> _Given information_:
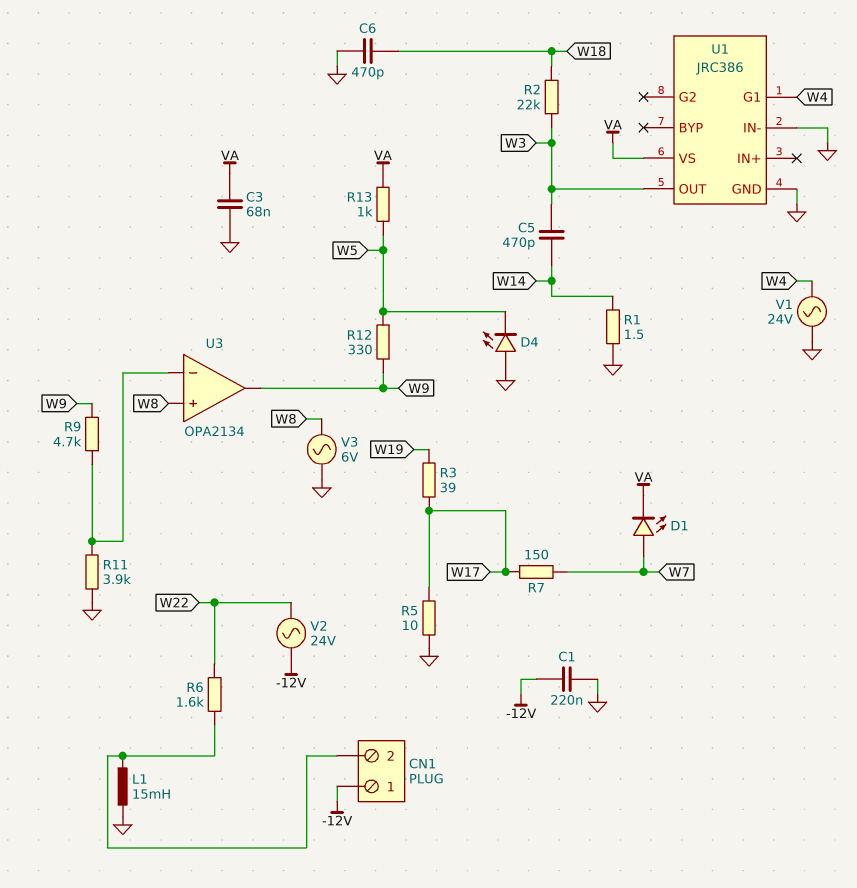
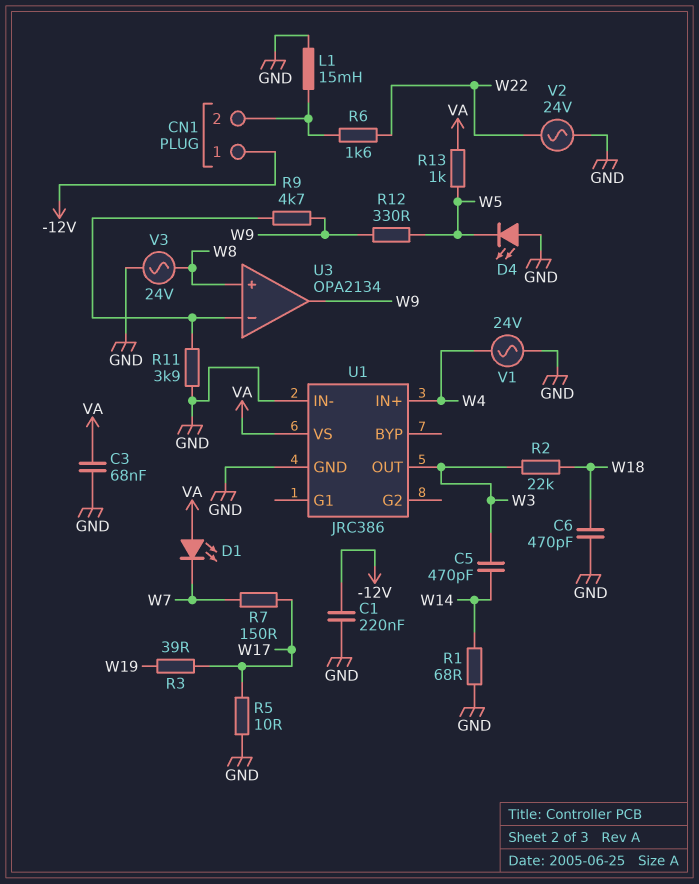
D1: LED (A W7, K VA) -> LED (A VA, K W7)
R1: 1.5 (GND, W14) -> 68 (GND, W14)
U1 pin G1: W4 -> none
U1 pin IN+: none -> W4
V2: AC 24V (-12V, W22) -> AC 24V (GND, W22)
V3: AC 6V (GND, W8) -> AC 24V (GND, W8)

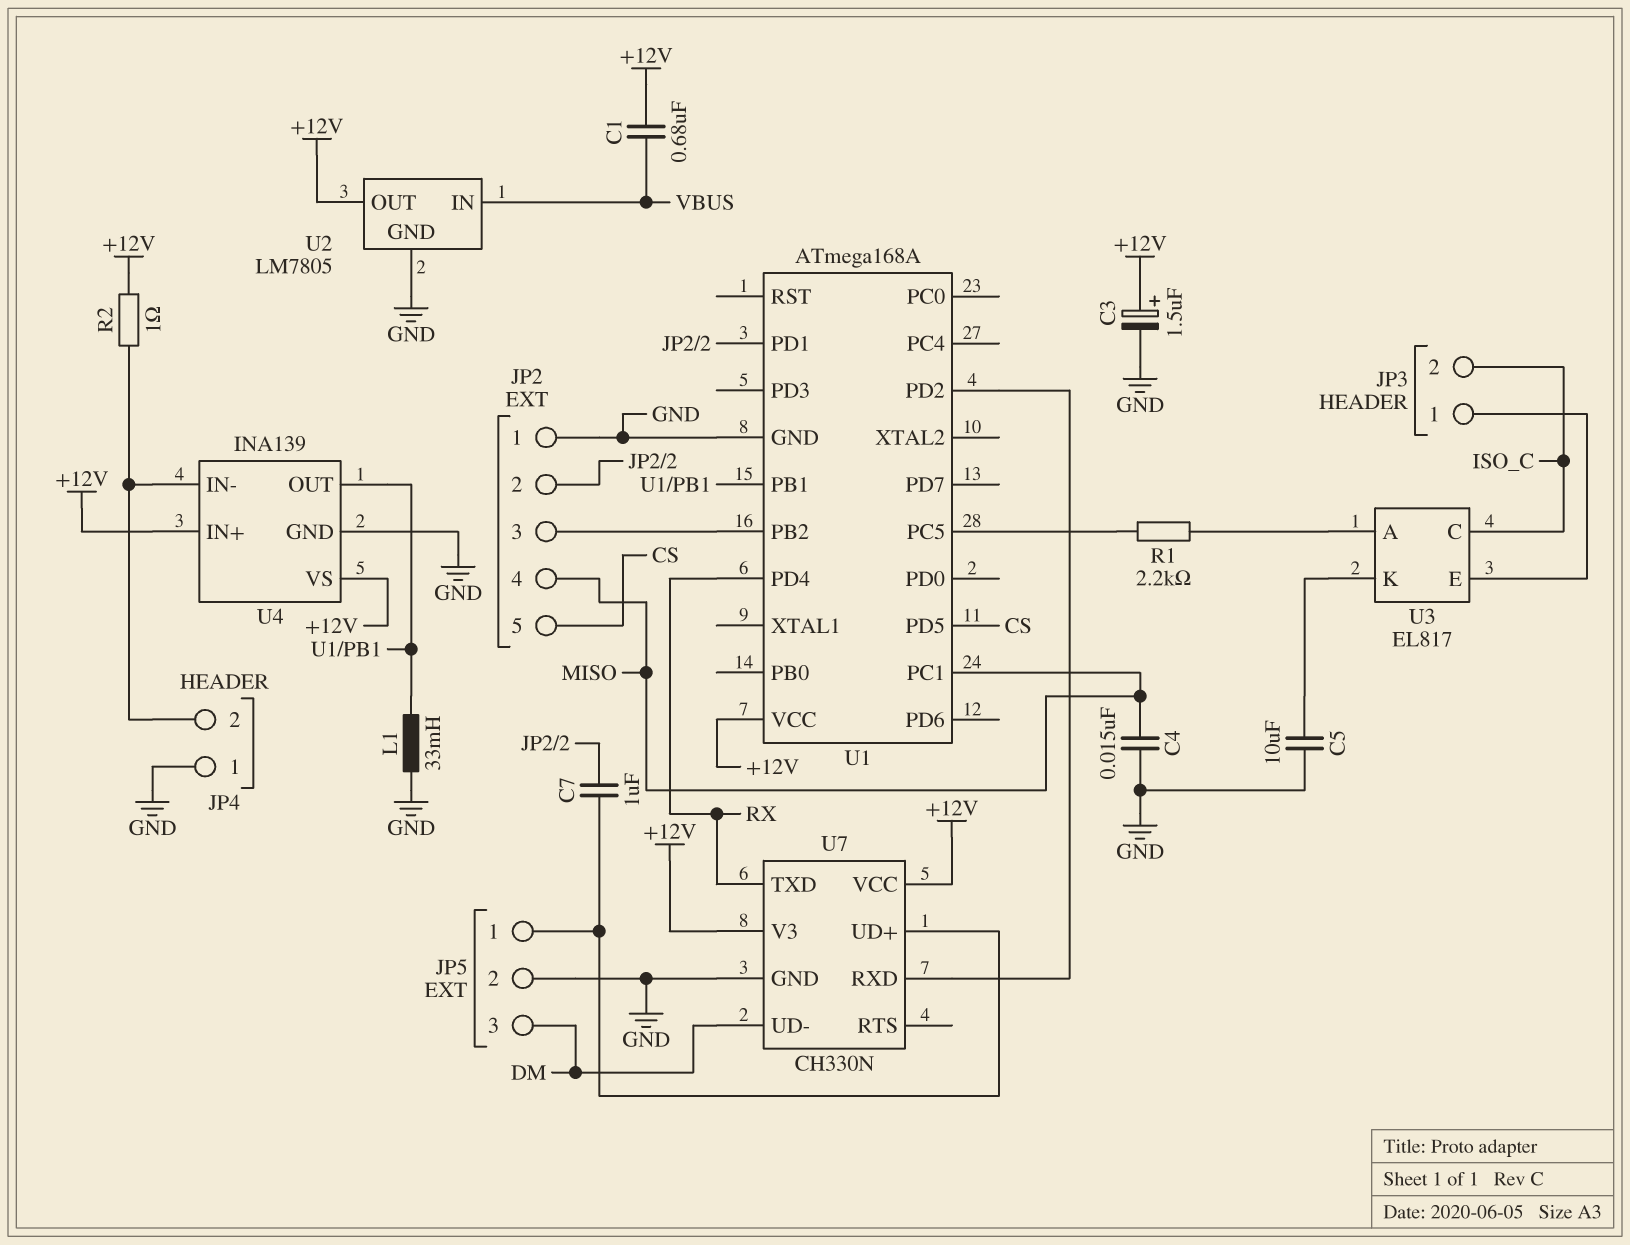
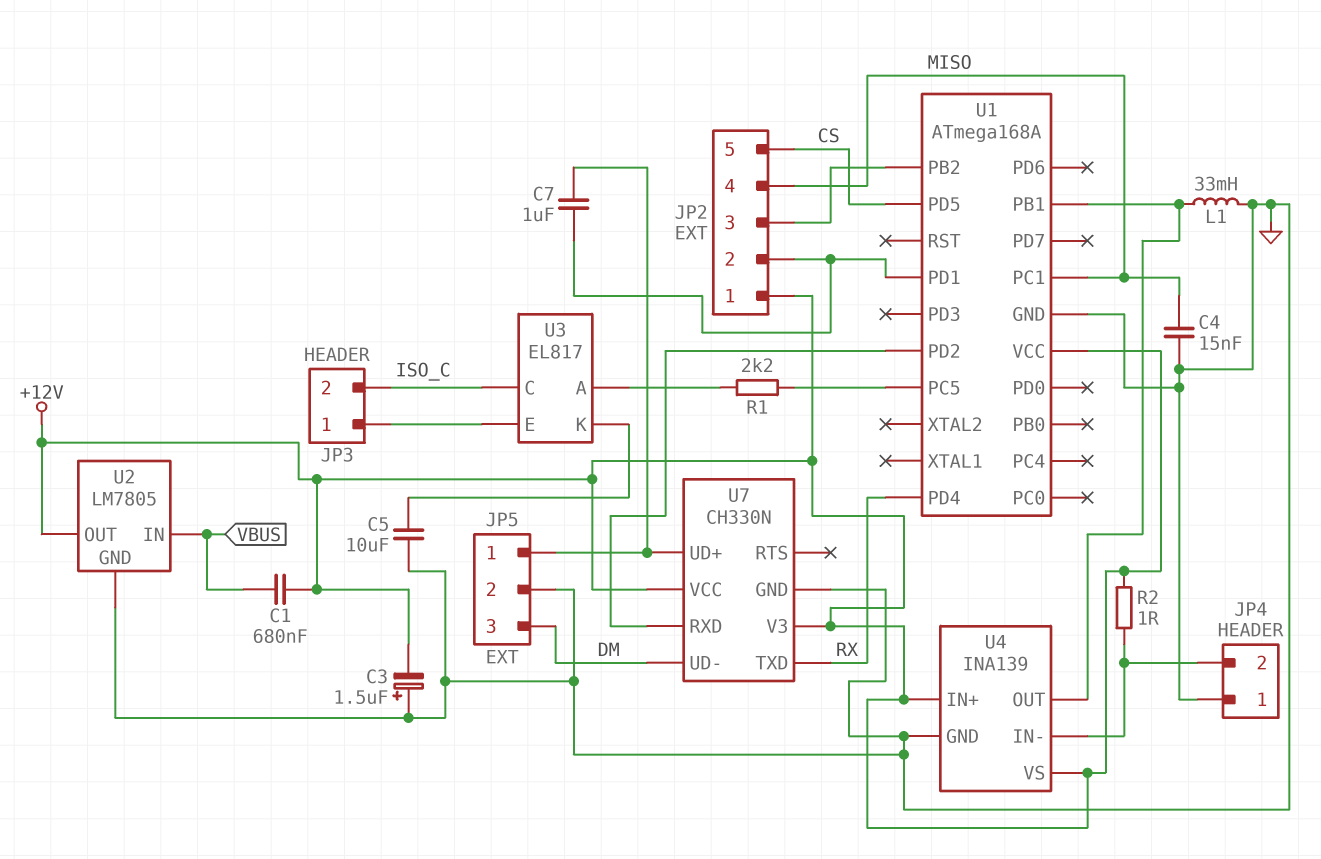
C3: 1.5uF (plus +12V, minus GND) -> 1.5uF (plus GND, minus +12V)
JP2 pin 1: GND -> +12V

> _The task_: Every line between the one that contains "C3: 1.5uF (plus" and the last line of the listing, both included, should be retyped exactly, with nothing else added.

> _Result for this exercise_:
C3: 1.5uF (plus +12V, minus GND) -> 1.5uF (plus GND, minus +12V)
JP2 pin 1: GND -> +12V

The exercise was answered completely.